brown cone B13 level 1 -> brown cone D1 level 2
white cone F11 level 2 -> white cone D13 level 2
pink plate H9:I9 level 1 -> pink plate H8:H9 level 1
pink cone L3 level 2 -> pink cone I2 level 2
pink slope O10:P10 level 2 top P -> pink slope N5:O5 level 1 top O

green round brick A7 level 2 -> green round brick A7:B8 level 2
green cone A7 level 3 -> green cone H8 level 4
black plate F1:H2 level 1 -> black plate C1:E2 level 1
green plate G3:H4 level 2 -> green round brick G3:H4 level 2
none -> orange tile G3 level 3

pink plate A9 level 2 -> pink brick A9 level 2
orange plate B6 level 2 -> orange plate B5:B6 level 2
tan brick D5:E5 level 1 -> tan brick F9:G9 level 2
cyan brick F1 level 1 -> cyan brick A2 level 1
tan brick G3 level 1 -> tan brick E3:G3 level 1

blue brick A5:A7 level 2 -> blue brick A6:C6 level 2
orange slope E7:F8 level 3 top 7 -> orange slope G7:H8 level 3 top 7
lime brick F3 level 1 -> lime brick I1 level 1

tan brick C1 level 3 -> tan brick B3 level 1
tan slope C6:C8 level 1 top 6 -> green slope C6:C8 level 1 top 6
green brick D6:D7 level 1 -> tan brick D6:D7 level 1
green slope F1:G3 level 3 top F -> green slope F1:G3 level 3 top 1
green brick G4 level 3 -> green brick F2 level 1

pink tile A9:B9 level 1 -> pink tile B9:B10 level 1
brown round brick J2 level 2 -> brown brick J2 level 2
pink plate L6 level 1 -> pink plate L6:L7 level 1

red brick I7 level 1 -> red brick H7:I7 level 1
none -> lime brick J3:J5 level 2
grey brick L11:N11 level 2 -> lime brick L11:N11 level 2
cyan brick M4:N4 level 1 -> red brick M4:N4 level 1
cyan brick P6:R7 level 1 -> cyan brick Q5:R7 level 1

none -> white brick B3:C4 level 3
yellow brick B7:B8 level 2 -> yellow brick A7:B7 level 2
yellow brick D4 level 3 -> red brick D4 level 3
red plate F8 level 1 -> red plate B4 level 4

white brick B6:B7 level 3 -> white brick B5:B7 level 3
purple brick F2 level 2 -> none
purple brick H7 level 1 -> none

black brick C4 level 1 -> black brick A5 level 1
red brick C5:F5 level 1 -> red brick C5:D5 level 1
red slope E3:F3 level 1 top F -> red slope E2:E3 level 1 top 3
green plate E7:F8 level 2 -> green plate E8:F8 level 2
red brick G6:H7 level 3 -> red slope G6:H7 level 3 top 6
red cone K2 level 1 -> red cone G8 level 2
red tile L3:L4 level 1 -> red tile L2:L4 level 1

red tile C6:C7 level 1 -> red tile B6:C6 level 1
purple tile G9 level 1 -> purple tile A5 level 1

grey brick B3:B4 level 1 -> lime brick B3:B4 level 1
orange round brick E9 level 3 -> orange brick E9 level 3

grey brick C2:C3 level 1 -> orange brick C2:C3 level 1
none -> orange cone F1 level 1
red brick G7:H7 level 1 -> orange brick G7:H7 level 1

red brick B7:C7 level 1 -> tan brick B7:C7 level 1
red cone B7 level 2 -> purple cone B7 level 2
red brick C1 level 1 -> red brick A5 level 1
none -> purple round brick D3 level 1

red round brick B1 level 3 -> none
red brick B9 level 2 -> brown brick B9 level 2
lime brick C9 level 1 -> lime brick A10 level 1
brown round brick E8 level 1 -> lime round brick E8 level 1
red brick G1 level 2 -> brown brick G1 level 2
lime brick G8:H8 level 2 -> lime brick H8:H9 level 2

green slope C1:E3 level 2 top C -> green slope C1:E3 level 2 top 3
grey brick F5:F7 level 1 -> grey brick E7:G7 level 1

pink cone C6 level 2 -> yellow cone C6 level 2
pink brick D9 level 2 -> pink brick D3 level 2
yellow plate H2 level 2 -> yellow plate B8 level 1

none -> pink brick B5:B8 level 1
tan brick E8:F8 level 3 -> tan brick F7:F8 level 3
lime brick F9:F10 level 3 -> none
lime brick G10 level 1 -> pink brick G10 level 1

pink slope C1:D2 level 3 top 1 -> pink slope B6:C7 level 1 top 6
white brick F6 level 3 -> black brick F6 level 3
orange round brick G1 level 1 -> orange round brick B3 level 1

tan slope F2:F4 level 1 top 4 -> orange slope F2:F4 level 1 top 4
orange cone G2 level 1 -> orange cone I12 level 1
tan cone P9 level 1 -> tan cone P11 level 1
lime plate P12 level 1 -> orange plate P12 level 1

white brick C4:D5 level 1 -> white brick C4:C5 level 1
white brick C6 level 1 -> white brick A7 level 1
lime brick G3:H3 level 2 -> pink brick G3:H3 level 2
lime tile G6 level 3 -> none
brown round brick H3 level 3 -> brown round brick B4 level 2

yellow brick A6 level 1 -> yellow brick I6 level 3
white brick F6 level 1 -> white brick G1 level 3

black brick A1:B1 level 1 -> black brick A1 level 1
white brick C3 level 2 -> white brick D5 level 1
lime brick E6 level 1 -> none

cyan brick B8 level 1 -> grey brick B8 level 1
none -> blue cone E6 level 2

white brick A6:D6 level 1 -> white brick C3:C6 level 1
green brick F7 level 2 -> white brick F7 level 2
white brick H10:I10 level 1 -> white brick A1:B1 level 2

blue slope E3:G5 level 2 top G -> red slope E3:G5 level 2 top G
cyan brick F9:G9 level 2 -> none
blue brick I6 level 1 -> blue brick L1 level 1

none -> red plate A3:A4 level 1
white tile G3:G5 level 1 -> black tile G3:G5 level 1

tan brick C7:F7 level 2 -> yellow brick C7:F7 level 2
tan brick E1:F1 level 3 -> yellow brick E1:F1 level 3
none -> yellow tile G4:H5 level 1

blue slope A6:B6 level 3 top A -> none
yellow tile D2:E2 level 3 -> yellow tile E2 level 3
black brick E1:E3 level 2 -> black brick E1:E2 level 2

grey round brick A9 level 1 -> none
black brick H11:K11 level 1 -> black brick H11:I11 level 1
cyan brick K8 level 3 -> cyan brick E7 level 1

*Goal of the exercise*:
Write out exactly the lines from the line with "tan brick E1:F1" to the close of the listing above, including both of those lines.

*Problem solution*:
tan brick E1:F1 level 3 -> yellow brick E1:F1 level 3
none -> yellow tile G4:H5 level 1

blue slope A6:B6 level 3 top A -> none
yellow tile D2:E2 level 3 -> yellow tile E2 level 3
black brick E1:E3 level 2 -> black brick E1:E2 level 2

grey round brick A9 level 1 -> none
black brick H11:K11 level 1 -> black brick H11:I11 level 1
cyan brick K8 level 3 -> cyan brick E7 level 1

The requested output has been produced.